## Given records
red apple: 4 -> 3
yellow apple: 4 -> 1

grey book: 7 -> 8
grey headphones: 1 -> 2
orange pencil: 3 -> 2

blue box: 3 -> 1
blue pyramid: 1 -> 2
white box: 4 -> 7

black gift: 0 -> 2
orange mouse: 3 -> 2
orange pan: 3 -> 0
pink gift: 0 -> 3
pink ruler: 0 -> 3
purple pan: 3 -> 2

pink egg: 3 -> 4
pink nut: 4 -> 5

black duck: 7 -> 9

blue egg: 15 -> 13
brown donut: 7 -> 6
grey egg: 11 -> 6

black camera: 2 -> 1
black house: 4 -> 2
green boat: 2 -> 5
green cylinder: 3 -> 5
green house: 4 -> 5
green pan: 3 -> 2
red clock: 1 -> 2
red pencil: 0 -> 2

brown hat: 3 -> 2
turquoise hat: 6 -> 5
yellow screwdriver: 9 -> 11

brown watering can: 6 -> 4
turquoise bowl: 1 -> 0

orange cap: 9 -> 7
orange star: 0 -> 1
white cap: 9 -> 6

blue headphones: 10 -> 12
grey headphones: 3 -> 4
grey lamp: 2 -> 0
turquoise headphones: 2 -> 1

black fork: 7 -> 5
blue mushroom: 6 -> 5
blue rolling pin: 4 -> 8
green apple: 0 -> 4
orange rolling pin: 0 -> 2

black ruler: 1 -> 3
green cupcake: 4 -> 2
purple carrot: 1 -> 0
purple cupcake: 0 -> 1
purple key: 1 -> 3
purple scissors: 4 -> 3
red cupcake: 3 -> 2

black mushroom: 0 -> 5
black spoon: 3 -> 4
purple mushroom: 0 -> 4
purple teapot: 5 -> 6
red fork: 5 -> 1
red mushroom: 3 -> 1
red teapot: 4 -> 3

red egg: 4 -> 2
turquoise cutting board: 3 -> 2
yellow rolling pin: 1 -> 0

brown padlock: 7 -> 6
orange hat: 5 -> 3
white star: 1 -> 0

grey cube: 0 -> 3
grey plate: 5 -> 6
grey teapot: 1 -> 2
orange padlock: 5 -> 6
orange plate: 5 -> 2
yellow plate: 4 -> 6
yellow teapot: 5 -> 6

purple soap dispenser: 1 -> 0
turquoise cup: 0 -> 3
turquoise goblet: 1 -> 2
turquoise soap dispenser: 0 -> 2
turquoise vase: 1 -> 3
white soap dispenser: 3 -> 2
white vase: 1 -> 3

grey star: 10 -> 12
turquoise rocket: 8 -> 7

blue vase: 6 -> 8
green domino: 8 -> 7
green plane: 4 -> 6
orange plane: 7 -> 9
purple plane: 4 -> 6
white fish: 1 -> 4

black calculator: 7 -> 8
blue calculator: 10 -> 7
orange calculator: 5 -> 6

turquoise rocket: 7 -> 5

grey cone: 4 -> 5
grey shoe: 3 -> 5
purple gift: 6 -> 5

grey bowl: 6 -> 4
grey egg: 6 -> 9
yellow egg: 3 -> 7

## Task item
This exercise calls for the entries to be restated exactly.

## Response
red apple: 4 -> 3
yellow apple: 4 -> 1

grey book: 7 -> 8
grey headphones: 1 -> 2
orange pencil: 3 -> 2

blue box: 3 -> 1
blue pyramid: 1 -> 2
white box: 4 -> 7

black gift: 0 -> 2
orange mouse: 3 -> 2
orange pan: 3 -> 0
pink gift: 0 -> 3
pink ruler: 0 -> 3
purple pan: 3 -> 2

pink egg: 3 -> 4
pink nut: 4 -> 5

black duck: 7 -> 9

blue egg: 15 -> 13
brown donut: 7 -> 6
grey egg: 11 -> 6

black camera: 2 -> 1
black house: 4 -> 2
green boat: 2 -> 5
green cylinder: 3 -> 5
green house: 4 -> 5
green pan: 3 -> 2
red clock: 1 -> 2
red pencil: 0 -> 2

brown hat: 3 -> 2
turquoise hat: 6 -> 5
yellow screwdriver: 9 -> 11

brown watering can: 6 -> 4
turquoise bowl: 1 -> 0

orange cap: 9 -> 7
orange star: 0 -> 1
white cap: 9 -> 6

blue headphones: 10 -> 12
grey headphones: 3 -> 4
grey lamp: 2 -> 0
turquoise headphones: 2 -> 1

black fork: 7 -> 5
blue mushroom: 6 -> 5
blue rolling pin: 4 -> 8
green apple: 0 -> 4
orange rolling pin: 0 -> 2

black ruler: 1 -> 3
green cupcake: 4 -> 2
purple carrot: 1 -> 0
purple cupcake: 0 -> 1
purple key: 1 -> 3
purple scissors: 4 -> 3
red cupcake: 3 -> 2

black mushroom: 0 -> 5
black spoon: 3 -> 4
purple mushroom: 0 -> 4
purple teapot: 5 -> 6
red fork: 5 -> 1
red mushroom: 3 -> 1
red teapot: 4 -> 3

red egg: 4 -> 2
turquoise cutting board: 3 -> 2
yellow rolling pin: 1 -> 0

brown padlock: 7 -> 6
orange hat: 5 -> 3
white star: 1 -> 0

grey cube: 0 -> 3
grey plate: 5 -> 6
grey teapot: 1 -> 2
orange padlock: 5 -> 6
orange plate: 5 -> 2
yellow plate: 4 -> 6
yellow teapot: 5 -> 6

purple soap dispenser: 1 -> 0
turquoise cup: 0 -> 3
turquoise goblet: 1 -> 2
turquoise soap dispenser: 0 -> 2
turquoise vase: 1 -> 3
white soap dispenser: 3 -> 2
white vase: 1 -> 3

grey star: 10 -> 12
turquoise rocket: 8 -> 7

blue vase: 6 -> 8
green domino: 8 -> 7
green plane: 4 -> 6
orange plane: 7 -> 9
purple plane: 4 -> 6
white fish: 1 -> 4

black calculator: 7 -> 8
blue calculator: 10 -> 7
orange calculator: 5 -> 6

turquoise rocket: 7 -> 5

grey cone: 4 -> 5
grey shoe: 3 -> 5
purple gift: 6 -> 5

grey bowl: 6 -> 4
grey egg: 6 -> 9
yellow egg: 3 -> 7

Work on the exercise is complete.